> WORK TO BE COMPLETED
Every line holding the string "none" is to be copied from the entries below.

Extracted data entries
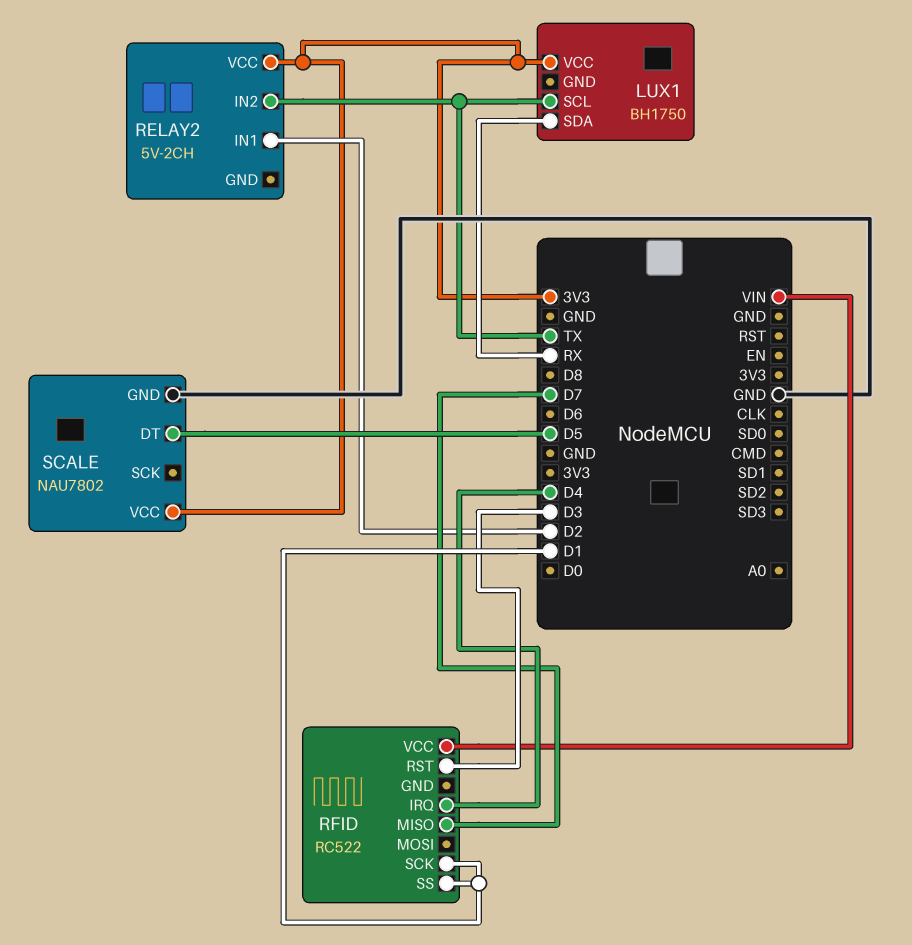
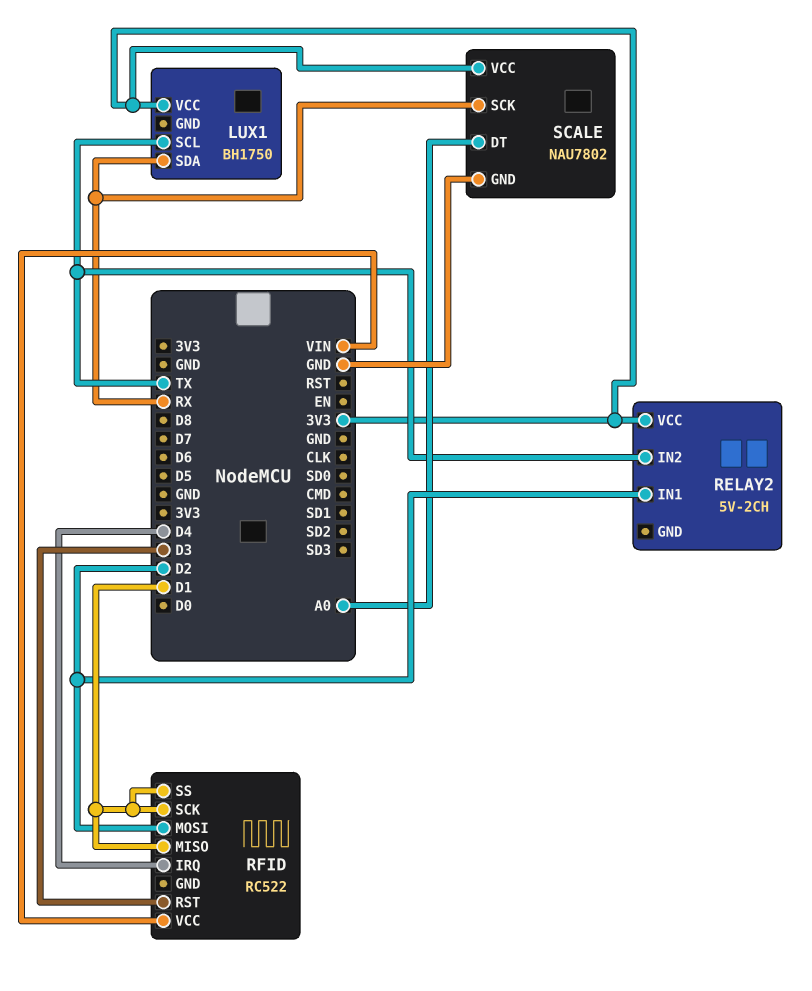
RFID pin MISO: D7 -> D1
RFID pin MOSI: none -> D2
SCALE pin DT: D5 -> A0
SCALE pin SCK: none -> RX

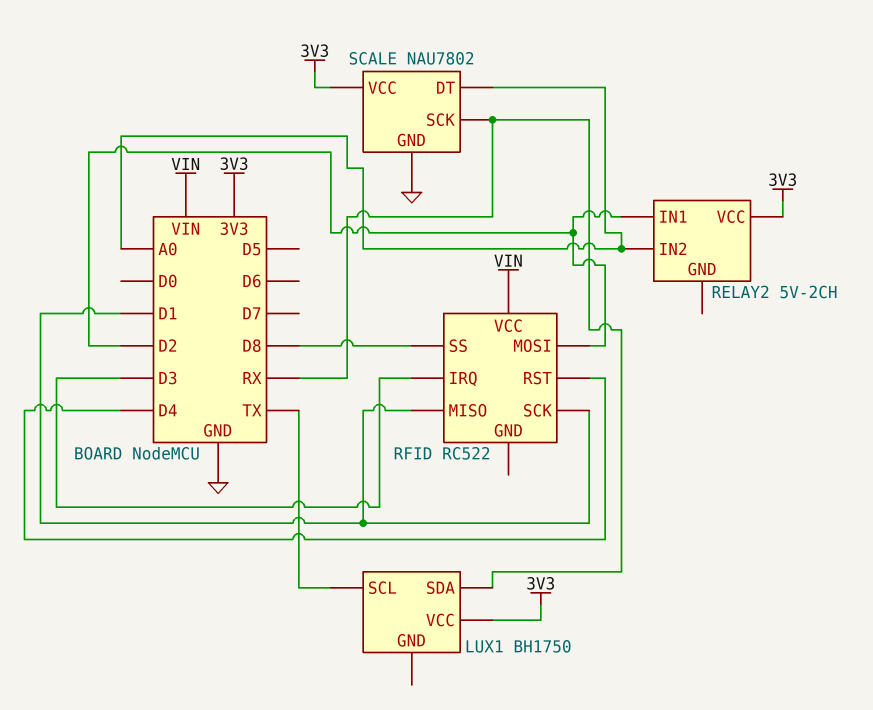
RELAY2 pin IN2: TX -> A0
RFID pin IRQ: D4 -> D3
RFID pin RST: D3 -> D4
RFID pin SS: D1 -> D8

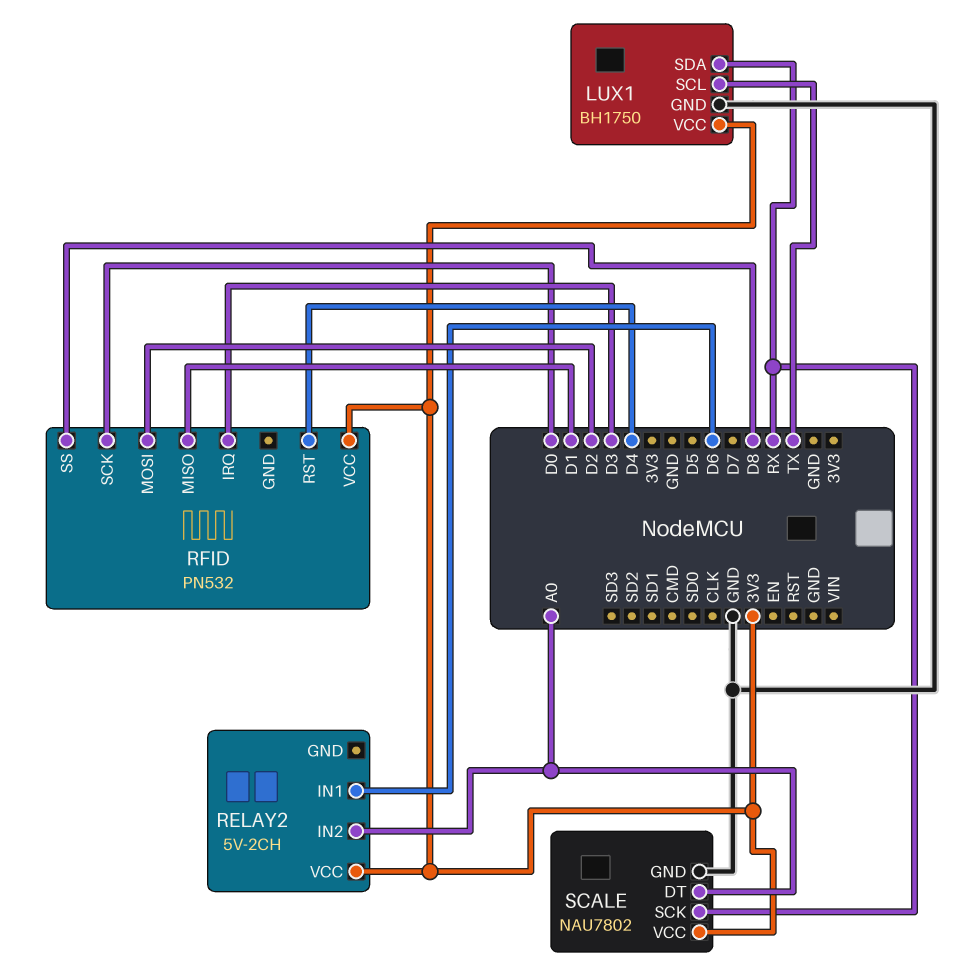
LUX1 pin GND: none -> GND
RELAY2 pin IN1: D2 -> D6
RFID: RC522 -> PN532
RFID pin SCK: D1 -> D0
RFID pin VCC: VIN -> 3V3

> PROBLEM SOLUTION
RFID pin MOSI: none -> D2
SCALE pin SCK: none -> RX
LUX1 pin GND: none -> GND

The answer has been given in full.